--- Given records ---
____________________

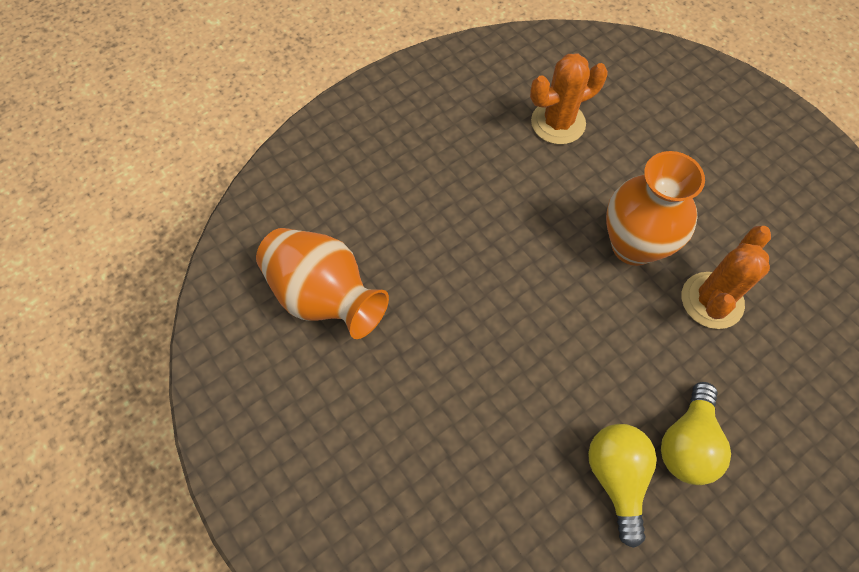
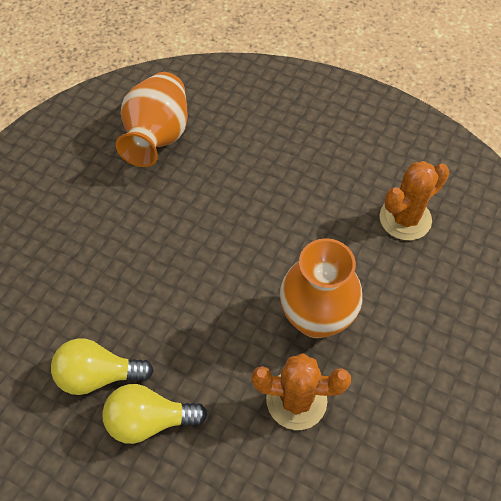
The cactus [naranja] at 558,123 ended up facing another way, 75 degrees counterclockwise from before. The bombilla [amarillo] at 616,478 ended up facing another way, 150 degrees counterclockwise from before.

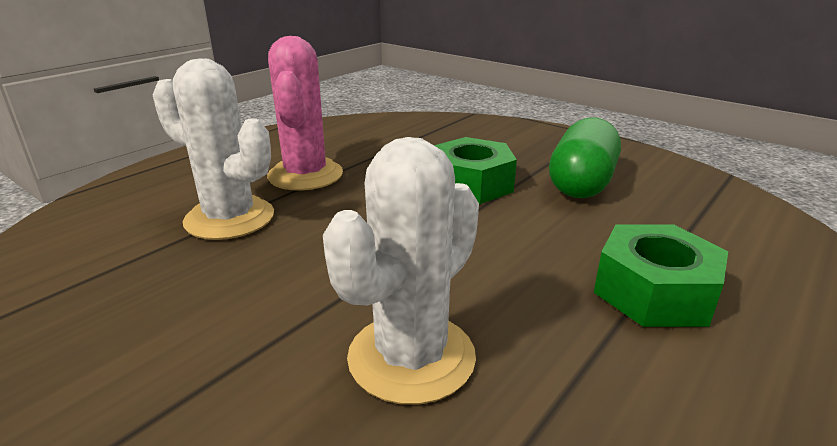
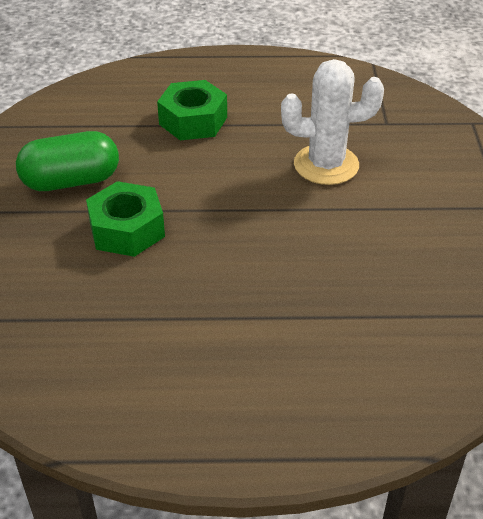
The second view lost the cactus [blanco] at 229,218. The second view lost the cactus [rosa] at 305,175.

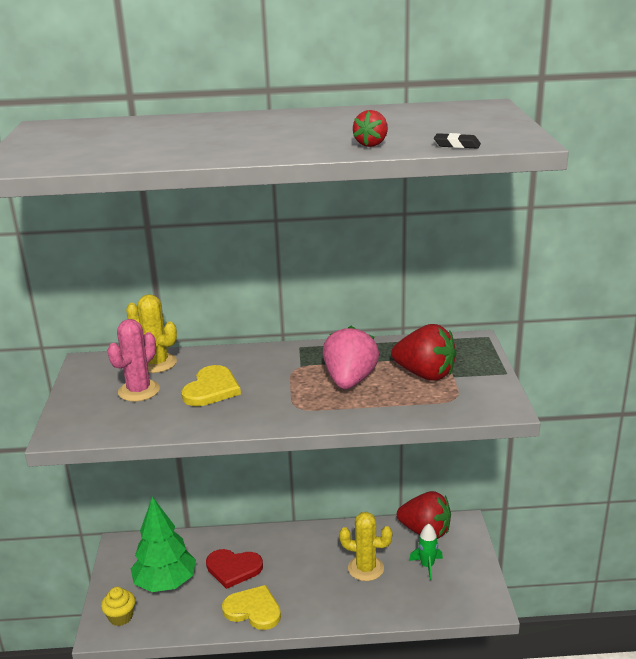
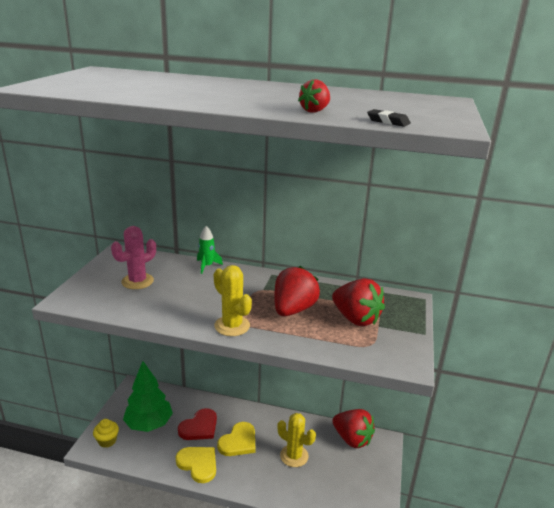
The cactus [amarillo] ended up elsewhere, having gone from 157,363 to 232,326. The corazón [amarillo] ended up elsewhere, having gone from 211,389 to 238,441. The cohete [verde] ended up elsewhere, having gone from 427,566 to 207,266. What was the fresa [rosa] at 350,381 turned into the fresa [rojo] at 293,310. The corazón [rojo] at 233,568 ended up facing another way, 75 degrees counterclockwise from before.

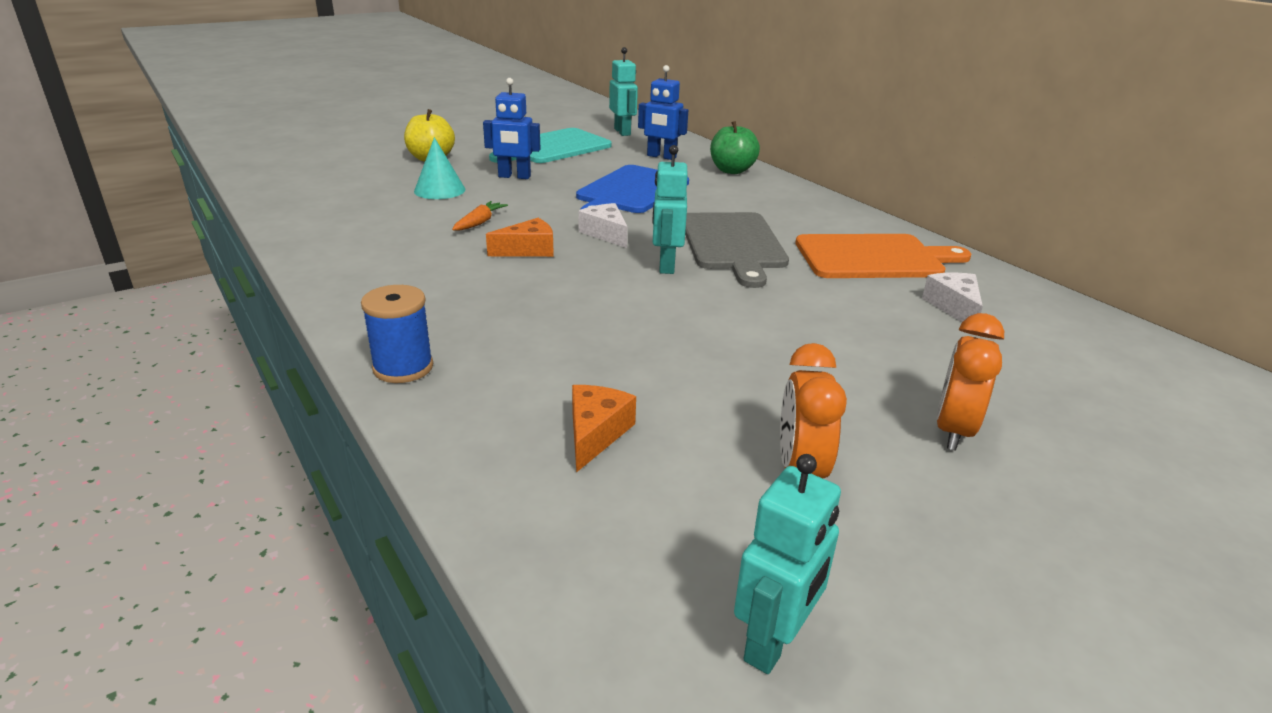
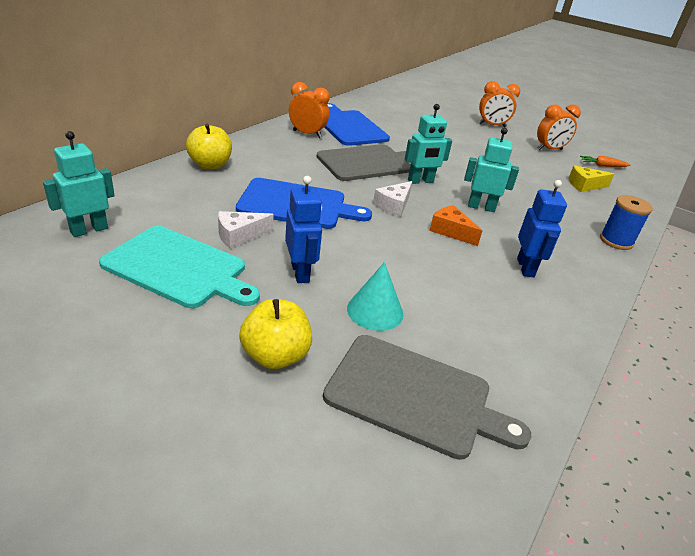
The second view gained the despertador [naranja] at 307,134. The second view gained the tabla de cortar [gris] at 415,396. The zanahoria [naranja] ended up elsewhere, having gone from 479,222 to 602,166. The robot [azul] ended up elsewhere, having gone from 661,156 to 525,268. The robot [turquesa] ended up elsewhere, having gone from 774,642 to 481,207. The queso [blanco] ended up elsewhere, having gone from 954,307 to 239,235. What was the queso [naranja] at 595,433 turned into the queso [amarillo] at 585,185. What was the manzana [verde] at 732,170 turned into the manzana [amarillo] at 210,165. What was the tabla de cortar [naranja] at 874,257 turned into the tabla de cortar [azul] at 349,127.

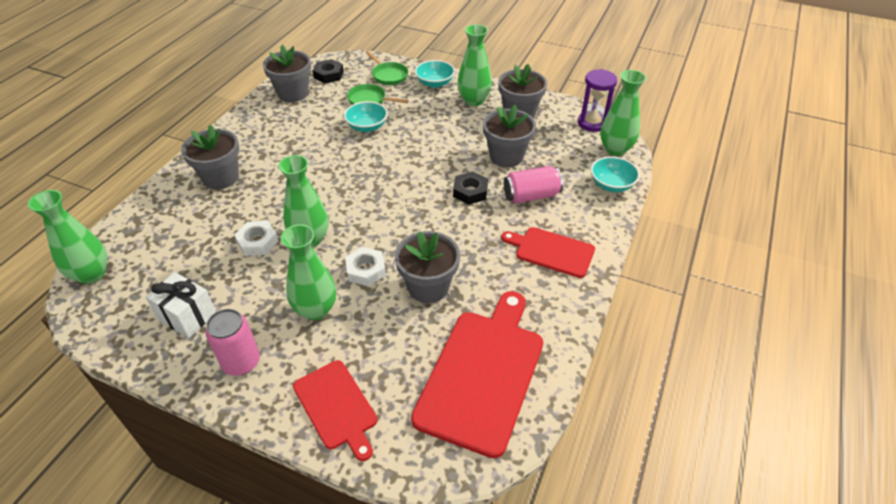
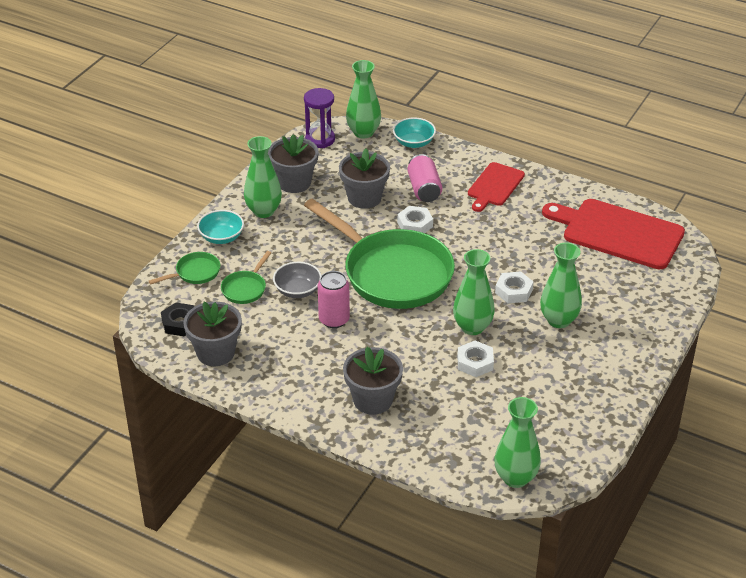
The second view lost the regalo [blanco] at 187,316. The second view lost the tabla de cortar [rojo] at 337,407. The second view lost the maceta [gris] at 428,286. The second view gained the sartén [verde] at 392,273. The lata [rosa] ended up elsewhere, having gone from 241,362 to 334,319. What was the cuenco [turquesa] at 367,127 turned into the cuenco [gris] at 297,290. What was the tuerca [negro] at 470,192 turned into the tuerca [blanco] at 415,224.

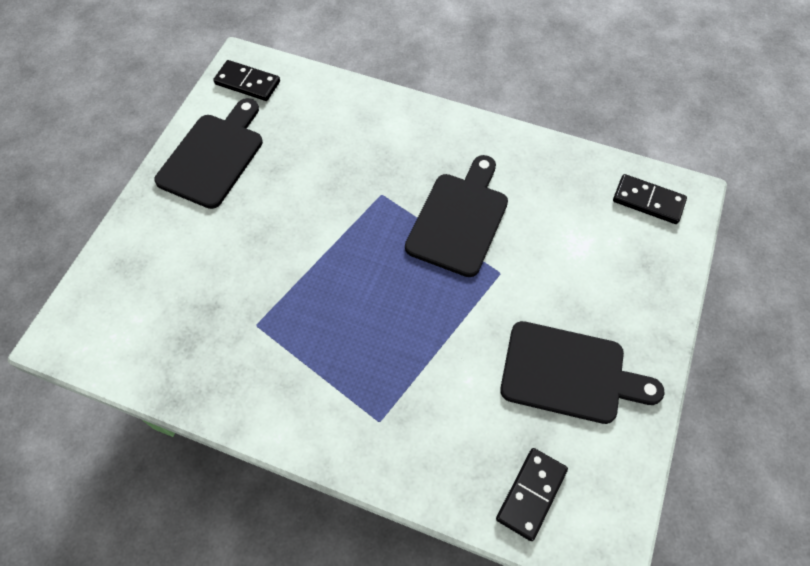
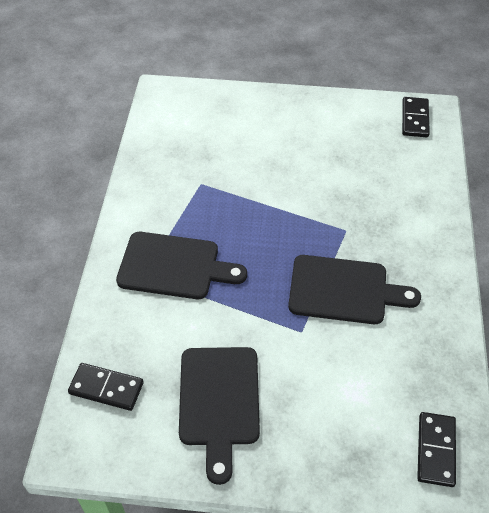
The tabla de cortar [negro] ended up elsewhere, having gone from 213,156 to 174,266.

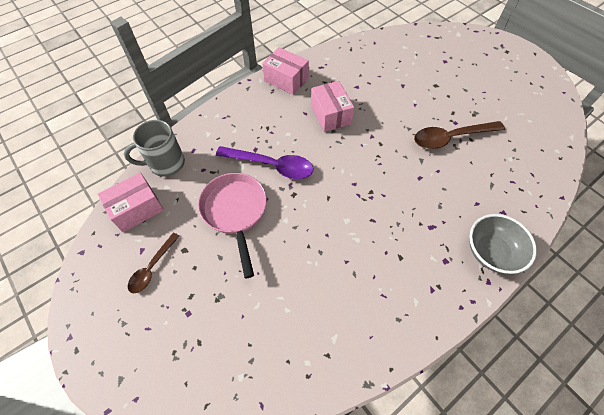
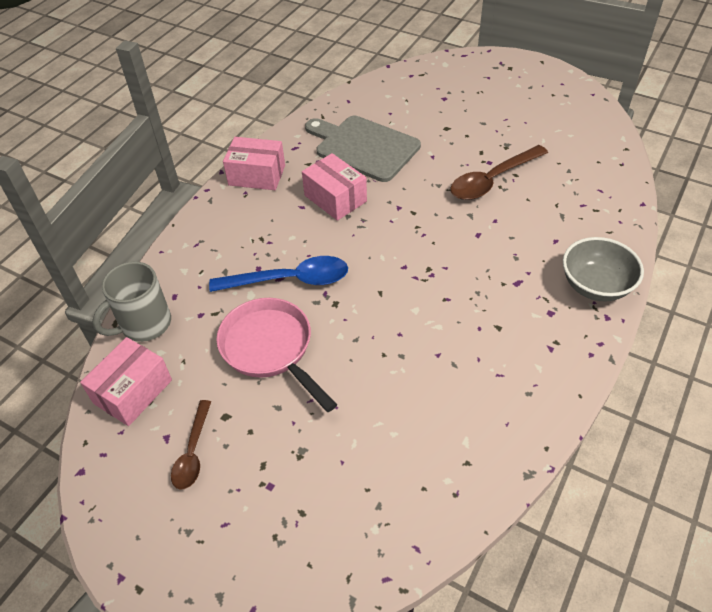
The second view gained the tabla de cortar [gris] at 364,147. What was the cuchara [morado] at 271,165 turned into the cuchara [azul] at 290,280.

____________________

--- Exercise aim ---
Every line of the material above that has the string "lost" needs pulling out.

--- Answer to this task ---
The second view lost the cactus [blanco] at 229,218. The second view lost the cactus [rosa] at 305,175.
The second view lost the regalo [blanco] at 187,316. The second view lost the tabla de cortar [rojo] at 337,407. The second view lost the maceta [gris] at 428,286. The second view gained the sartén [verde] at 392,273. The lata [rosa] ended up elsewhere, having gone from 241,362 to 334,319. What was the cuenco [turquesa] at 367,127 turned into the cuenco [gris] at 297,290. What was the tuerca [negro] at 470,192 turned into the tuerca [blanco] at 415,224.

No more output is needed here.